* Task brief *
Given the material below, return only the lines starting at the line with "old: traffic cone/grey" and ending at the line with "second_place: [424, 246]", exactly as they appear.

* The input *
╭──
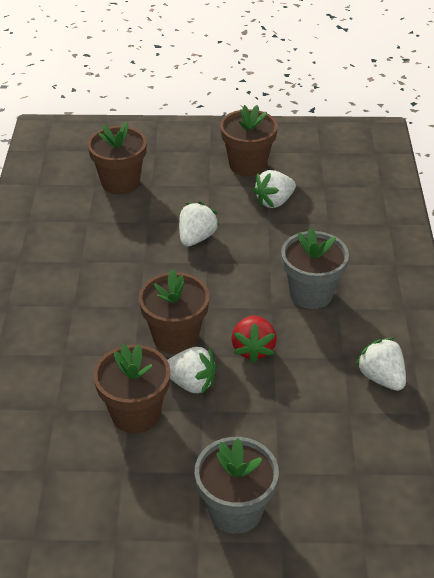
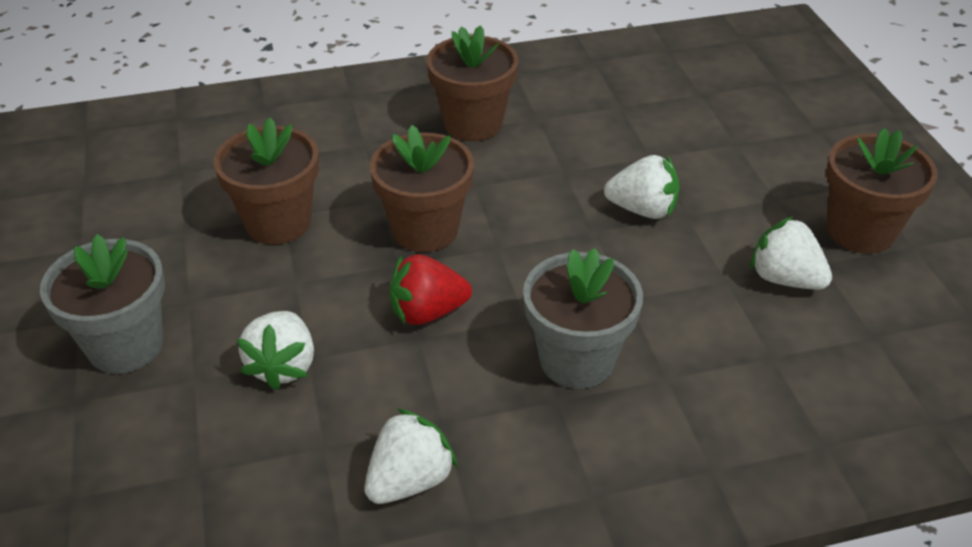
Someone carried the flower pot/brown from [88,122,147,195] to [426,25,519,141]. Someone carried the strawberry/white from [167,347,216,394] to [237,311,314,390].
╰──
╭──
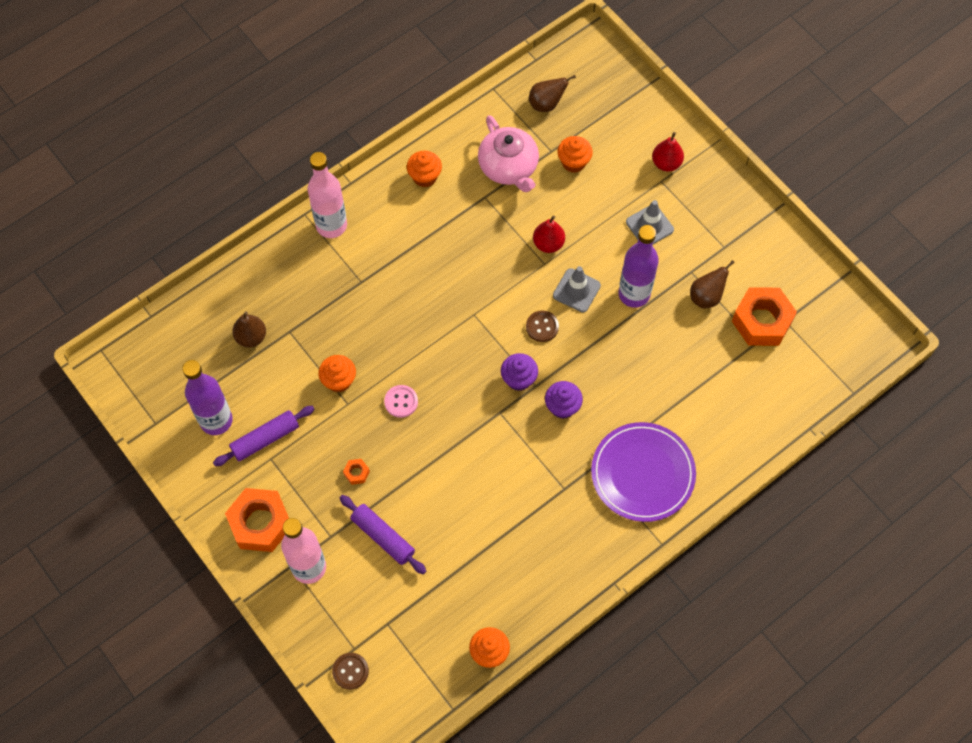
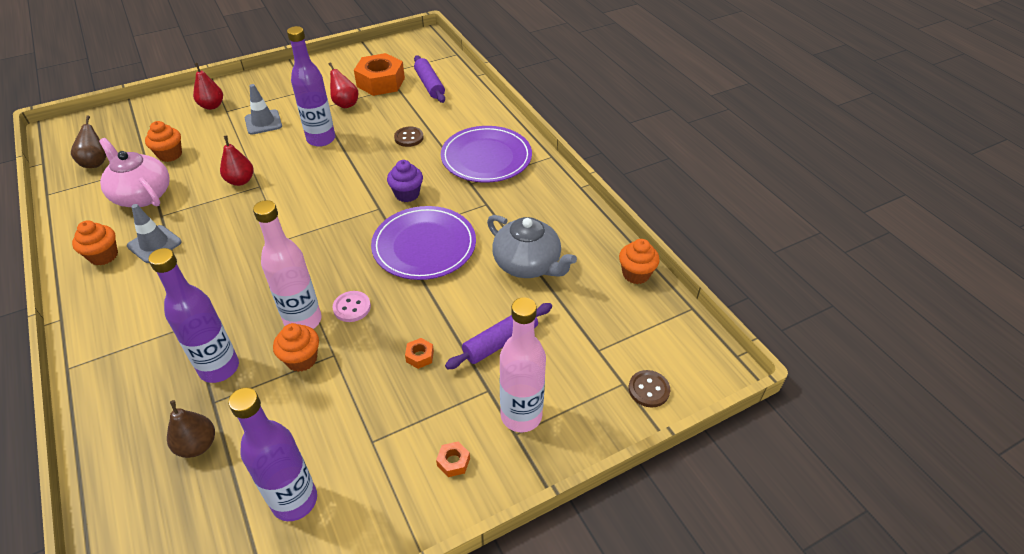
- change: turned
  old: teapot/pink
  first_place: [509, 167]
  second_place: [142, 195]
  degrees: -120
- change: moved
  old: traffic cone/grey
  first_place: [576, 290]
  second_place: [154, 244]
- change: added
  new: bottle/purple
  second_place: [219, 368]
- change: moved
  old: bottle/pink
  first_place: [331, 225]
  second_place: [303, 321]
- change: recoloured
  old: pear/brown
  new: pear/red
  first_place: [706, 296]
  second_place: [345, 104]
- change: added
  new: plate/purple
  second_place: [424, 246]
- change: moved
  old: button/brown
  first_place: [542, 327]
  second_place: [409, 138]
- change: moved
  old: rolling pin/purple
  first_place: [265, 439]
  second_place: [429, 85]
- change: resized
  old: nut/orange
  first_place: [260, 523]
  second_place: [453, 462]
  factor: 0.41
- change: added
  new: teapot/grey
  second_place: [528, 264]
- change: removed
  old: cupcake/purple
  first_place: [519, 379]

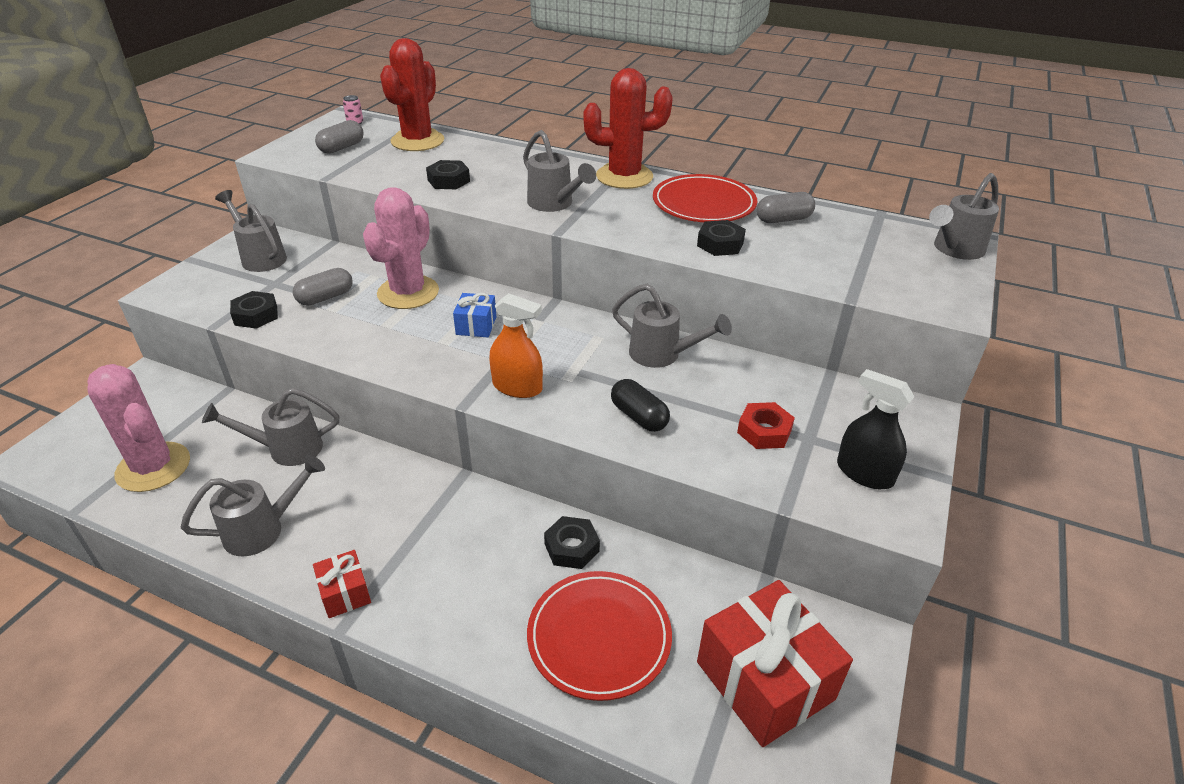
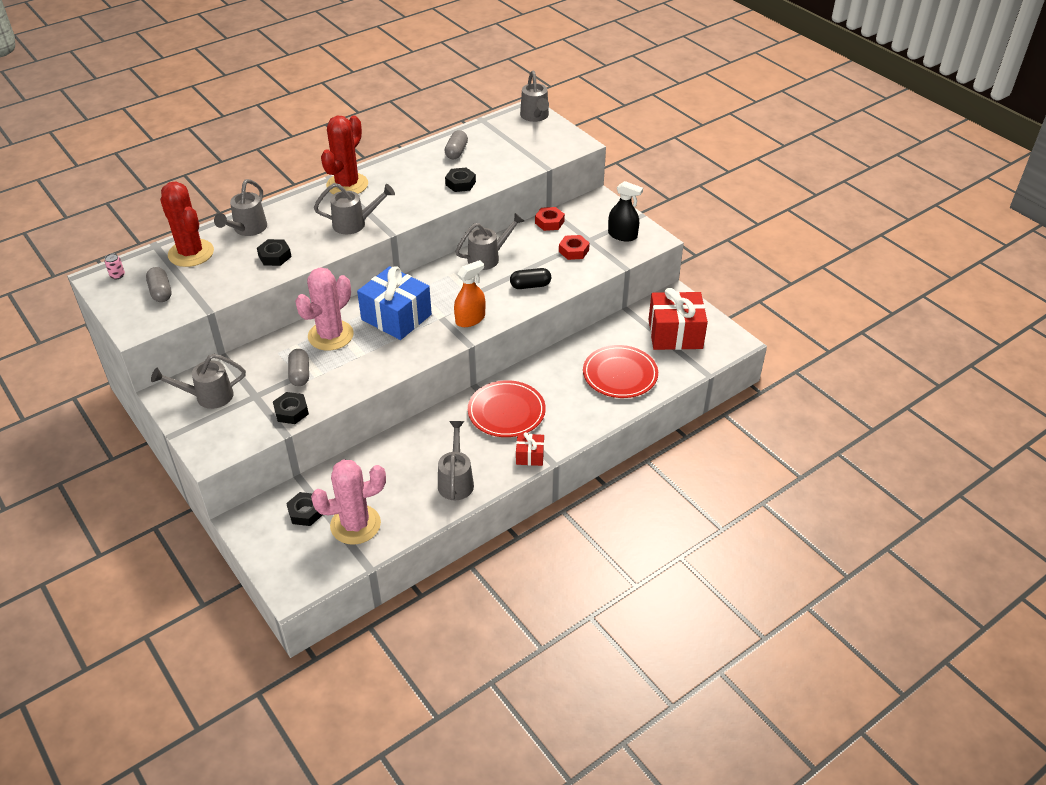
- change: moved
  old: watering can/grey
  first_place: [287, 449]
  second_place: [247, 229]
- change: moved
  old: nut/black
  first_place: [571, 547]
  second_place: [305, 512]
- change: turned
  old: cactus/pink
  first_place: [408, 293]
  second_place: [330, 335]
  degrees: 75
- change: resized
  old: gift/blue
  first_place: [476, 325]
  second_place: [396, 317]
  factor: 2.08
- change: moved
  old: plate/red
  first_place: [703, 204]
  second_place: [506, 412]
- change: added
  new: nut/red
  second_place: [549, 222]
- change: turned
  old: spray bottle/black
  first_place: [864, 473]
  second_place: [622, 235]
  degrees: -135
╰──
* Response to this task *
  old: traffic cone/grey
  first_place: [576, 290]
  second_place: [154, 244]
- change: added
  new: bottle/purple
  second_place: [219, 368]
- change: moved
  old: bottle/pink
  first_place: [331, 225]
  second_place: [303, 321]
- change: recoloured
  old: pear/brown
  new: pear/red
  first_place: [706, 296]
  second_place: [345, 104]
- change: added
  new: plate/purple
  second_place: [424, 246]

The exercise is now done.